How to complete this task:
Look through the records below and copy each line that includes the word "brown".

Data for this task:
BEGIN

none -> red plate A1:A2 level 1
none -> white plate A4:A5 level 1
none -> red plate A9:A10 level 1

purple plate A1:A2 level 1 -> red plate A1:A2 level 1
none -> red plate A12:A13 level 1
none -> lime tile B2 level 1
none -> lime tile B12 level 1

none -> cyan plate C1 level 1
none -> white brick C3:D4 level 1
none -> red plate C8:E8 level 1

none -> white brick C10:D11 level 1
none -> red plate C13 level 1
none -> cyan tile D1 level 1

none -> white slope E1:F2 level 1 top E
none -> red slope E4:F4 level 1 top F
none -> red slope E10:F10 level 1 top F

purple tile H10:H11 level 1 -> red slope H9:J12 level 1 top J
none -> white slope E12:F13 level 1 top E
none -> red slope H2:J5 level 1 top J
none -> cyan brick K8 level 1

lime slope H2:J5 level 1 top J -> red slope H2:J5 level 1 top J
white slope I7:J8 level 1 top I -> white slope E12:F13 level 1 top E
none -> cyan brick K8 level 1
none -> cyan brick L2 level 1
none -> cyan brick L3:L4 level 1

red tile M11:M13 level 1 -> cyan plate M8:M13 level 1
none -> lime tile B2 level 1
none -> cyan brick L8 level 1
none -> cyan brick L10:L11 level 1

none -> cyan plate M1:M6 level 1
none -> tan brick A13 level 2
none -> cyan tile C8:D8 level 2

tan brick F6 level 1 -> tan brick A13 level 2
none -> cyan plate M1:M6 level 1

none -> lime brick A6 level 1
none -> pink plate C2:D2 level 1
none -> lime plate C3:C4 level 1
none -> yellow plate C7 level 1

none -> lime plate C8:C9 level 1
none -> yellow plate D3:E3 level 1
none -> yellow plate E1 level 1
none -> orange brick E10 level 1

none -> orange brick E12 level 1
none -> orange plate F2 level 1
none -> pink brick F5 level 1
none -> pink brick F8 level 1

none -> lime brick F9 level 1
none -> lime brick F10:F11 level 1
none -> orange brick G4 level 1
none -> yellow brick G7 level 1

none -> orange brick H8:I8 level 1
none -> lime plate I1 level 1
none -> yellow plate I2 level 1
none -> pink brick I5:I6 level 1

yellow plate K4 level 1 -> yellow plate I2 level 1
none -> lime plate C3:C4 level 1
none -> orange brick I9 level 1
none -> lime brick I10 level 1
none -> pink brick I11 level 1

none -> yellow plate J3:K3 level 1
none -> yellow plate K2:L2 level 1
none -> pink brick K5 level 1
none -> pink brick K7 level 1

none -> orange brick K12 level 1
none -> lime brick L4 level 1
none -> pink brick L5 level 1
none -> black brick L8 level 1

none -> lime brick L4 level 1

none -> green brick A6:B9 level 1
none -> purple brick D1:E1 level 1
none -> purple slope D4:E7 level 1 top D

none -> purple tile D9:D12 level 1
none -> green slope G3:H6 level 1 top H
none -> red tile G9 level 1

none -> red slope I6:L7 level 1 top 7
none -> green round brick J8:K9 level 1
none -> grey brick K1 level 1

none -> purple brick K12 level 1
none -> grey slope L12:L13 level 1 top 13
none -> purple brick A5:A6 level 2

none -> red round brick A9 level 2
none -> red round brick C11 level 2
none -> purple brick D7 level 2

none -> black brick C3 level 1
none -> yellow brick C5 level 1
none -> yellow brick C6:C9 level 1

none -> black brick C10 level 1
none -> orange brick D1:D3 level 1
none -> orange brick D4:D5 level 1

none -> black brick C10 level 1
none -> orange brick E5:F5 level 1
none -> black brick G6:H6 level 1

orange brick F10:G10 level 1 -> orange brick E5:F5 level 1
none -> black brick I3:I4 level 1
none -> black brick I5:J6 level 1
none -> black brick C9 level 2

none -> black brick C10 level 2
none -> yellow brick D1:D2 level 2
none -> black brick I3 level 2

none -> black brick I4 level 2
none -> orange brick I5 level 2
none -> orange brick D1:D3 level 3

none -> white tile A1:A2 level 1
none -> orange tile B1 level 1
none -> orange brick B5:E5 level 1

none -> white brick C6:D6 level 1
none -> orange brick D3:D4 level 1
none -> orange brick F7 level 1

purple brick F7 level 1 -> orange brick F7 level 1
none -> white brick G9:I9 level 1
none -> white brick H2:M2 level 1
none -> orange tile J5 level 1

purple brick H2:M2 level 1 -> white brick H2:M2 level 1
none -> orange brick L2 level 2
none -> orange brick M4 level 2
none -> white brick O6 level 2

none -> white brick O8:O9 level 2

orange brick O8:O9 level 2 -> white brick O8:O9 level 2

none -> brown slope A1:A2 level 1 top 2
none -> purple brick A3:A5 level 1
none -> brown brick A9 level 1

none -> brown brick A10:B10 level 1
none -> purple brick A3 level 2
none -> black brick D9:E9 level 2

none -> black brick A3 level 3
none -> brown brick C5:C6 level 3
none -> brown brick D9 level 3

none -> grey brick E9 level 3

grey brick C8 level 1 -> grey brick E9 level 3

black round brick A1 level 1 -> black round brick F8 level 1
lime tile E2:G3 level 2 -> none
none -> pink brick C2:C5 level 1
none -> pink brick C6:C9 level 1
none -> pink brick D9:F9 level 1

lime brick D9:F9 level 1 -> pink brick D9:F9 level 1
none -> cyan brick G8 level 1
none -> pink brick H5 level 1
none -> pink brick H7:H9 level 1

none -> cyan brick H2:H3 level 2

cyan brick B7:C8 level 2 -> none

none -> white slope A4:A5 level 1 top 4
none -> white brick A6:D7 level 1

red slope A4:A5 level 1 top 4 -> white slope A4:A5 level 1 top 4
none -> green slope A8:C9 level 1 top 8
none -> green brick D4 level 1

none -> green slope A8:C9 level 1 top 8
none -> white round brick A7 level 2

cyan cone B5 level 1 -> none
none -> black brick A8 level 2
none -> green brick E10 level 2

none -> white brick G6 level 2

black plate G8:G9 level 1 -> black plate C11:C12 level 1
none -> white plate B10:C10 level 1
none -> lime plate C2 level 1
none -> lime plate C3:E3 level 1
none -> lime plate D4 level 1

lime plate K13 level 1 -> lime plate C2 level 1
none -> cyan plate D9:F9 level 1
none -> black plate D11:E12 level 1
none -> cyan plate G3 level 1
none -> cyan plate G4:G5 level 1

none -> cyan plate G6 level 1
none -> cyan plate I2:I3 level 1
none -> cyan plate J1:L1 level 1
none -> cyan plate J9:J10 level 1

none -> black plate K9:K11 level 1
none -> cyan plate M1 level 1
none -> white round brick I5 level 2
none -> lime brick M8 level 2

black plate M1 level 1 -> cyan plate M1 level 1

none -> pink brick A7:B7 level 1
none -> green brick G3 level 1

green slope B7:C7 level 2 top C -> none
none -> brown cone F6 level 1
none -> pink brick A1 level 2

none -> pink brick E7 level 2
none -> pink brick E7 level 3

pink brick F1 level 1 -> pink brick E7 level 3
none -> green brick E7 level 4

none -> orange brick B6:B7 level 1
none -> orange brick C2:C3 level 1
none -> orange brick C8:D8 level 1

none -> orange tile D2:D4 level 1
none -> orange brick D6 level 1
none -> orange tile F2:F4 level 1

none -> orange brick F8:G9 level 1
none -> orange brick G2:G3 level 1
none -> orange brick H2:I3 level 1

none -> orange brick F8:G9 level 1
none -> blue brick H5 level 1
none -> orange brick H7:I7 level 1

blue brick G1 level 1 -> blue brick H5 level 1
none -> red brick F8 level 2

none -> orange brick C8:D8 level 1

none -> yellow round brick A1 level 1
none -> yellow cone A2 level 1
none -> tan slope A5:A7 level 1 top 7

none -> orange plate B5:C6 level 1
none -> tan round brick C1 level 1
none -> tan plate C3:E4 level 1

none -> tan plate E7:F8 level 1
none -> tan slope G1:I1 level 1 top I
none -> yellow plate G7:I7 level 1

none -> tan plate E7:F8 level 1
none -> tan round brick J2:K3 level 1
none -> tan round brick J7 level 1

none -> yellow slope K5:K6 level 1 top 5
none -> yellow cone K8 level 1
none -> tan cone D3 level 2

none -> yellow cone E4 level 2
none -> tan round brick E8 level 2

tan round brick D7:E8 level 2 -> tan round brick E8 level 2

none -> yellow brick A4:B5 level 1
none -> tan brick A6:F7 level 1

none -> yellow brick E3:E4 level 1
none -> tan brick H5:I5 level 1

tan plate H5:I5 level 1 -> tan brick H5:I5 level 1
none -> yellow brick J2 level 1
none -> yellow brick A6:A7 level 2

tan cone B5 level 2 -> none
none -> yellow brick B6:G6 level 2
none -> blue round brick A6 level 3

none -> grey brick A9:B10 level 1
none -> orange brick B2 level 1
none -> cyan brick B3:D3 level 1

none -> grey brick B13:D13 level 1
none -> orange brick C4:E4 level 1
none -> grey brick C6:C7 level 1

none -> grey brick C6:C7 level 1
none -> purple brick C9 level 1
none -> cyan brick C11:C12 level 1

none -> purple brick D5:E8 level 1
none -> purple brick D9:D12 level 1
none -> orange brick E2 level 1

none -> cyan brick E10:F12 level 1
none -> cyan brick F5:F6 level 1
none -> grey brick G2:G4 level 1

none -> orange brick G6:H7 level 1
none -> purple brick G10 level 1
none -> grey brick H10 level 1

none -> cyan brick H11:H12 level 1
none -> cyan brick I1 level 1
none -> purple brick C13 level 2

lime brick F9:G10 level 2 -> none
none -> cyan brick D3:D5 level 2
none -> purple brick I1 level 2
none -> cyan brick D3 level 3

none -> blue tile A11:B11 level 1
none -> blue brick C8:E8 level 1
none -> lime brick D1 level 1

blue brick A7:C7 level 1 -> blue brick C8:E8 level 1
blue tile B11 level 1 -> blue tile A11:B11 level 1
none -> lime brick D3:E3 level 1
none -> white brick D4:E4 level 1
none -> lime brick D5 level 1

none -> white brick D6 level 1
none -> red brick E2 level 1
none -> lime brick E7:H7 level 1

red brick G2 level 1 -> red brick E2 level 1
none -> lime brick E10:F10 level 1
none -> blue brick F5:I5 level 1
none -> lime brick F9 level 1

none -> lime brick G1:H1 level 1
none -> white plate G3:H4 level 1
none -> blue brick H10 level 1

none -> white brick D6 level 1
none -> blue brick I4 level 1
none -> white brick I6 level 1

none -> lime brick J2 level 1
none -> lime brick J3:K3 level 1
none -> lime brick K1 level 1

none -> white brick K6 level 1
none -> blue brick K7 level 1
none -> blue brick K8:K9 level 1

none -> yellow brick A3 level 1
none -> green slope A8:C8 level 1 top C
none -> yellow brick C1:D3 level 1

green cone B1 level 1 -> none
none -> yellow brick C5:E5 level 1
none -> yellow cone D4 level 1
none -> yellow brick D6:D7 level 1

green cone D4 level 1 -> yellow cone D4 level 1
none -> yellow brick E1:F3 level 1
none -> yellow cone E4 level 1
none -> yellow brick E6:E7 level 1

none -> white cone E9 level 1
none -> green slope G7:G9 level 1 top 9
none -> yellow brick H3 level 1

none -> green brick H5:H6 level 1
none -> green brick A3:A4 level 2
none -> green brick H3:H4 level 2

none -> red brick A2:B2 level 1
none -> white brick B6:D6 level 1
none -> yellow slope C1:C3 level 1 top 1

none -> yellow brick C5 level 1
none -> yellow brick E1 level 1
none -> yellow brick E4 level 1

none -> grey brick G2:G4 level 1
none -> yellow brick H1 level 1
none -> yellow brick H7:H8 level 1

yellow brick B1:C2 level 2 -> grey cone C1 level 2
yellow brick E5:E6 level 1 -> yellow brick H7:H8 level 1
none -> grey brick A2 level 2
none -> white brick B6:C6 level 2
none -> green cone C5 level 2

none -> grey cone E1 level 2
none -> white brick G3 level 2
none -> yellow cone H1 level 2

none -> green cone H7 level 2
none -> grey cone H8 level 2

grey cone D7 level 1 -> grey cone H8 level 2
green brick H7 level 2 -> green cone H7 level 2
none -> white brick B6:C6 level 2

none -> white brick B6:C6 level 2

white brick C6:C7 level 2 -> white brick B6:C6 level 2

END

Response to this task:
none -> brown slope A1:A2 level 1 top 2
none -> brown brick A9 level 1
none -> brown brick A10:B10 level 1
none -> brown brick C5:C6 level 3
none -> brown brick D9 level 3
none -> brown cone F6 level 1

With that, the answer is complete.